* [EXERCISE REQUIREMENTS] Only the lines from the one with "R4: 470 (AGND, IC4/GP0) -> none" to the end of the records are wanted, each repeated exactly, both ends included.

* [SUPPLIED MATERIAL]
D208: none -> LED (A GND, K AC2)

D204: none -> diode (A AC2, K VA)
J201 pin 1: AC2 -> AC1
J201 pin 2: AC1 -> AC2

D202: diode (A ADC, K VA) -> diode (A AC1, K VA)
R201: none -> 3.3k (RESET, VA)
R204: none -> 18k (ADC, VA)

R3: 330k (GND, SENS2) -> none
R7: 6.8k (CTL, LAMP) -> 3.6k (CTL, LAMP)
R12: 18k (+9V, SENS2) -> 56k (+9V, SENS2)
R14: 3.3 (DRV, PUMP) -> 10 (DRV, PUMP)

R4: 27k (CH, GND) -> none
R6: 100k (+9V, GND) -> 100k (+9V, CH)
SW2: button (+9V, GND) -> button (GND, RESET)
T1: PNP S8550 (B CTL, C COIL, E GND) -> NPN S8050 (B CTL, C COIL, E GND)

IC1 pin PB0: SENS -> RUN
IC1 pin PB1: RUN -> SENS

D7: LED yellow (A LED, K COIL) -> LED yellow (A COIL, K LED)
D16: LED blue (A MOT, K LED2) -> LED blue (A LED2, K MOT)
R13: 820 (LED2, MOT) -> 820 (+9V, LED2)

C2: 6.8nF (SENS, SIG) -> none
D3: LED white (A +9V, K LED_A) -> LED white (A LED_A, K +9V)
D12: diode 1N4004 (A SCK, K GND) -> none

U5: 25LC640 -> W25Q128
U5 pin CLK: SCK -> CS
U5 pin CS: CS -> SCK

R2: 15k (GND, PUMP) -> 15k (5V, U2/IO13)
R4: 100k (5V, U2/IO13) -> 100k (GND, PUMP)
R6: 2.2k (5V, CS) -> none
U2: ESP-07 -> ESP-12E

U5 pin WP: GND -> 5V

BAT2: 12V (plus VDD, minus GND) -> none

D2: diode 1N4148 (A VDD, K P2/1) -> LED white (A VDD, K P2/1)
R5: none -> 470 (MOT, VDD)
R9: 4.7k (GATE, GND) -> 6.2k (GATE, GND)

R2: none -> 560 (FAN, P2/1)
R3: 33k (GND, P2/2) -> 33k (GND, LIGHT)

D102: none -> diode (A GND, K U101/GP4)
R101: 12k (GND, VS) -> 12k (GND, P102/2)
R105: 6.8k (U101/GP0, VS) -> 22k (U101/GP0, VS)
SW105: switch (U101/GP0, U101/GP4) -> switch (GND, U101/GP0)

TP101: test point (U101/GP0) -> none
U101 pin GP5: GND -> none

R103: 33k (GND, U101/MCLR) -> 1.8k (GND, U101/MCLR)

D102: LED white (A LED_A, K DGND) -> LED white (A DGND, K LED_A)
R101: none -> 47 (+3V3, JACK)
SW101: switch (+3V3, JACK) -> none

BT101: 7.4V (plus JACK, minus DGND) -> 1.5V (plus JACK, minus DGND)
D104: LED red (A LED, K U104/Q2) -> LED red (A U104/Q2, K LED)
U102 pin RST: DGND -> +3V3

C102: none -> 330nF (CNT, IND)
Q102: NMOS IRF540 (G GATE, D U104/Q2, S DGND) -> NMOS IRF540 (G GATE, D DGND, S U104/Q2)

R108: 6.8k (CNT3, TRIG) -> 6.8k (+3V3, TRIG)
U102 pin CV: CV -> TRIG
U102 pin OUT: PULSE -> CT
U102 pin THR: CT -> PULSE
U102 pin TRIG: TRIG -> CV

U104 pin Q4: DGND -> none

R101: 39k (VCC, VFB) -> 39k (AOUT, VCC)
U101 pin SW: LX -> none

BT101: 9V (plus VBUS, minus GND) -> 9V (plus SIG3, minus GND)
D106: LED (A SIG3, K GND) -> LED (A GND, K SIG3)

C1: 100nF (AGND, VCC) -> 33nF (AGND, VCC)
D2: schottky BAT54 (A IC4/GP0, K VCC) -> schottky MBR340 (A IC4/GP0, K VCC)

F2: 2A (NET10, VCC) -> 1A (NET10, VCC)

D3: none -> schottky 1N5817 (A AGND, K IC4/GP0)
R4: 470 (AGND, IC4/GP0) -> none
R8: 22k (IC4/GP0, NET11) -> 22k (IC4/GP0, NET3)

* [WRITTEN RESPONSE]
R4: 470 (AGND, IC4/GP0) -> none
R8: 22k (IC4/GP0, NET11) -> 22k (IC4/GP0, NET3)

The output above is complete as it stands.